• _WHAT IS ASKED_: Edit the lines from the one holding "sub-60 m fragments." through the end of the listing, inclusive: write them out again with "centreline" changed to "centerline" and nothing else altered.

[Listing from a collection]
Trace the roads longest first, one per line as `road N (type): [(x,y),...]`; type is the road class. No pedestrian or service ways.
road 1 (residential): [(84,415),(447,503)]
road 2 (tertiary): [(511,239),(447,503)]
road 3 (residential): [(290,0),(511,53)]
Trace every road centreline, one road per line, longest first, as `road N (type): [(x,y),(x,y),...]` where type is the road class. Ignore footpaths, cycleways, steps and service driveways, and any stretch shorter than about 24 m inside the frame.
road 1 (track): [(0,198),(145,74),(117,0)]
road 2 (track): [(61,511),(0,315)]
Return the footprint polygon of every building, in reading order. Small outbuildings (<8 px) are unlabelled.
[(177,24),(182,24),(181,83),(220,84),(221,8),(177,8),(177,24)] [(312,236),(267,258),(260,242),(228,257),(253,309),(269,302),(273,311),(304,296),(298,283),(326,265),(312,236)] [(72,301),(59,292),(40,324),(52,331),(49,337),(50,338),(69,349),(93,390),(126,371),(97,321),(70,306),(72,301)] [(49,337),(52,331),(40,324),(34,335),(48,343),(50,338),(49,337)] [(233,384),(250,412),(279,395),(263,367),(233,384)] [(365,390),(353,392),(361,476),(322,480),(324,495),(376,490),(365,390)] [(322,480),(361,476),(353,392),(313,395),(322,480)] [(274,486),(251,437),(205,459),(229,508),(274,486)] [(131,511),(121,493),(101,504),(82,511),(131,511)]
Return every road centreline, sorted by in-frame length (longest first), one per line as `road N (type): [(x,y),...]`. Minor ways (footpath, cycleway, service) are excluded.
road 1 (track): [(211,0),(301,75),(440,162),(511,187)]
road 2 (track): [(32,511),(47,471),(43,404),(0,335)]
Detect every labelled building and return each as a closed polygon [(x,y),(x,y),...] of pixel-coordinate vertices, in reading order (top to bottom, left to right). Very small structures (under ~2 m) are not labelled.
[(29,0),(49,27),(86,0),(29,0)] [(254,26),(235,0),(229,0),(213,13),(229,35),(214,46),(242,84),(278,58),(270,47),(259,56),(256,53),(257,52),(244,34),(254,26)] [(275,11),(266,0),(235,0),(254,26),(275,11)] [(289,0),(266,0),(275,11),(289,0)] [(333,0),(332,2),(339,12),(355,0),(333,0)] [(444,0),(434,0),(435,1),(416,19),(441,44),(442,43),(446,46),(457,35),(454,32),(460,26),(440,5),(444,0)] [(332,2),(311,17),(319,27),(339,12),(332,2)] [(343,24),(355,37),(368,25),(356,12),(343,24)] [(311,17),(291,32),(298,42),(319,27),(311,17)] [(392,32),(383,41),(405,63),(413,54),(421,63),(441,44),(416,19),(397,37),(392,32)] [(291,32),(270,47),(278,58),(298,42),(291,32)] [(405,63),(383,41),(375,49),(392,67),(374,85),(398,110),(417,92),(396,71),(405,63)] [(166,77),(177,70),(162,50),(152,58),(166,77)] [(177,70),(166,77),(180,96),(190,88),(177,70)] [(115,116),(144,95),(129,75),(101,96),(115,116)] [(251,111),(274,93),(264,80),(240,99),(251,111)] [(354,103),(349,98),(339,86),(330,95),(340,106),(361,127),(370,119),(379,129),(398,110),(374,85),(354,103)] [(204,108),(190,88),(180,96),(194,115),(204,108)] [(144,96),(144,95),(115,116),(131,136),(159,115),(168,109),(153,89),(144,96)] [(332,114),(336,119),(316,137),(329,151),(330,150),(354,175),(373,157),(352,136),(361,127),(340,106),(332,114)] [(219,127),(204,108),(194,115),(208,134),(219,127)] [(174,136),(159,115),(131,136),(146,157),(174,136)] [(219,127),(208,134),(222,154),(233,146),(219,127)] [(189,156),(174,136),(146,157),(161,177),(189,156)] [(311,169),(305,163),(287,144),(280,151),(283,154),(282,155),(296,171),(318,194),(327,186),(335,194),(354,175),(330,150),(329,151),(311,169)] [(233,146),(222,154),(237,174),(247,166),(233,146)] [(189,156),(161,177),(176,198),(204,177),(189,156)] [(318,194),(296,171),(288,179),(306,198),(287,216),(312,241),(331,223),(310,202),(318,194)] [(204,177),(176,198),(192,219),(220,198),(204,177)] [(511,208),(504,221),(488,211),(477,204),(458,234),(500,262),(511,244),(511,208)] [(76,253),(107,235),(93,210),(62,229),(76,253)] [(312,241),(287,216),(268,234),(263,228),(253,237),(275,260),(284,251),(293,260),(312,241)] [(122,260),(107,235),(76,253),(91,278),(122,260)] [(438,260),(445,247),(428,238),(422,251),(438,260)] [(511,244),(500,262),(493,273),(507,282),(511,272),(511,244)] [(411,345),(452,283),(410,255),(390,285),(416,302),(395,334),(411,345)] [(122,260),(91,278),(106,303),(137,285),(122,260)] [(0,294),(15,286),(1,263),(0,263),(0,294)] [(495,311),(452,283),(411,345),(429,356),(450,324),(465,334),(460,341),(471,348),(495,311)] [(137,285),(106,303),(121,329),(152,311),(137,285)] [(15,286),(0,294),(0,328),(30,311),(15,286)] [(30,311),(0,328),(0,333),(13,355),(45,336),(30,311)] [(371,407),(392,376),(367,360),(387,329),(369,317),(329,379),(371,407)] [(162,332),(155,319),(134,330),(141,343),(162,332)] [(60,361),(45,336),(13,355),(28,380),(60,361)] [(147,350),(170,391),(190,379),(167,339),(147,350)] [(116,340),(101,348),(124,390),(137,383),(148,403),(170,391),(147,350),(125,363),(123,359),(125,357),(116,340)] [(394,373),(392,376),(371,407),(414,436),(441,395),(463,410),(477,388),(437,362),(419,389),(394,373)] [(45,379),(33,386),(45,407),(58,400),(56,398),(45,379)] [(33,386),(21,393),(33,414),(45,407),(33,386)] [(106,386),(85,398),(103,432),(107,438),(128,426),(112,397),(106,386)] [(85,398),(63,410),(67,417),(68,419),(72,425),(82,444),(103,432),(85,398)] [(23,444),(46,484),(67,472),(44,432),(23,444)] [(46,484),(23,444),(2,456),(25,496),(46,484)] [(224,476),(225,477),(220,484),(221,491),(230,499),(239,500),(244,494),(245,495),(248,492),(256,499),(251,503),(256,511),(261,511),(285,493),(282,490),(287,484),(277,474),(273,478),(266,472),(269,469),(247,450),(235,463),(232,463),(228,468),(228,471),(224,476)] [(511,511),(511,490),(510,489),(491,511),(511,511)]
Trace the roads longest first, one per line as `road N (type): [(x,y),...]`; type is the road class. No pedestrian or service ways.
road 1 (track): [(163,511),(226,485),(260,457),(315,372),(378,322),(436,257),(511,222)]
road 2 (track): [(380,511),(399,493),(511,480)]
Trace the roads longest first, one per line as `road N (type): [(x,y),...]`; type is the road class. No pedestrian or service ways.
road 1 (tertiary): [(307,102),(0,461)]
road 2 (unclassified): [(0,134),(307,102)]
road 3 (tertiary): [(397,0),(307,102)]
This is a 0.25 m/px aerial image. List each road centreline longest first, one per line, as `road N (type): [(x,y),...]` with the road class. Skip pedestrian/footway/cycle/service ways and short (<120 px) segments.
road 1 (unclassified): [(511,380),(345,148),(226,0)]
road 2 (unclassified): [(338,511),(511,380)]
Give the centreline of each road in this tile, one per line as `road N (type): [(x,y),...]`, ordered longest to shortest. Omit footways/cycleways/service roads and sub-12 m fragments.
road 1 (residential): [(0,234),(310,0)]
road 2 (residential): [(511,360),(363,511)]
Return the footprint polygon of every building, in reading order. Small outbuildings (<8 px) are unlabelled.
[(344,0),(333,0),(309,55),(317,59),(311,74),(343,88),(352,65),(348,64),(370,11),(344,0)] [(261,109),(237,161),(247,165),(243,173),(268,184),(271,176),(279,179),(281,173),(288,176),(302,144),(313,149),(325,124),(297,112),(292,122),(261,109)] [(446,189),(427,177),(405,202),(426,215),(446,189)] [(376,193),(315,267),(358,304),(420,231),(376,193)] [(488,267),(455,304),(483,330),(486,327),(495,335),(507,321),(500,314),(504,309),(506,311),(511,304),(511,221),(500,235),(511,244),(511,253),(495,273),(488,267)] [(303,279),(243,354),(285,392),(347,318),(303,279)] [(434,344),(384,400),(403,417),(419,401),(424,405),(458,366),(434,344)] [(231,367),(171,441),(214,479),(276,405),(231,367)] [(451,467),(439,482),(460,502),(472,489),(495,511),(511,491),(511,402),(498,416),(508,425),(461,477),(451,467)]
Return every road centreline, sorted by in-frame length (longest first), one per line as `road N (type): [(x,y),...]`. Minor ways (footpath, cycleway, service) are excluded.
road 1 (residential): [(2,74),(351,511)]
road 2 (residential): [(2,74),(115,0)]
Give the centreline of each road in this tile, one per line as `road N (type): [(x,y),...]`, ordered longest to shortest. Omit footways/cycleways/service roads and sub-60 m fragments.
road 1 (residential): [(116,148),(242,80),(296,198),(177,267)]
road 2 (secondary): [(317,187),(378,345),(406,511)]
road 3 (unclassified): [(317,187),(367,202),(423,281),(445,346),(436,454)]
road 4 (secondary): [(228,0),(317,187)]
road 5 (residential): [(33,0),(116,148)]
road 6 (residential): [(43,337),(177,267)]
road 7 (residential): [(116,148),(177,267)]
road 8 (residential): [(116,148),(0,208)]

• _REPLY TO THE EXERCISE_:
Give the centerline of each road in this tile, one per line as `road N (type): [(x,y),...]`, ordered longest to shortest. Omit footways/cycleways/service roads and sub-60 m fragments.
road 1 (residential): [(116,148),(242,80),(296,198),(177,267)]
road 2 (secondary): [(317,187),(378,345),(406,511)]
road 3 (unclassified): [(317,187),(367,202),(423,281),(445,346),(436,454)]
road 4 (secondary): [(228,0),(317,187)]
road 5 (residential): [(33,0),(116,148)]
road 6 (residential): [(43,337),(177,267)]
road 7 (residential): [(116,148),(177,267)]
road 8 (residential): [(116,148),(0,208)]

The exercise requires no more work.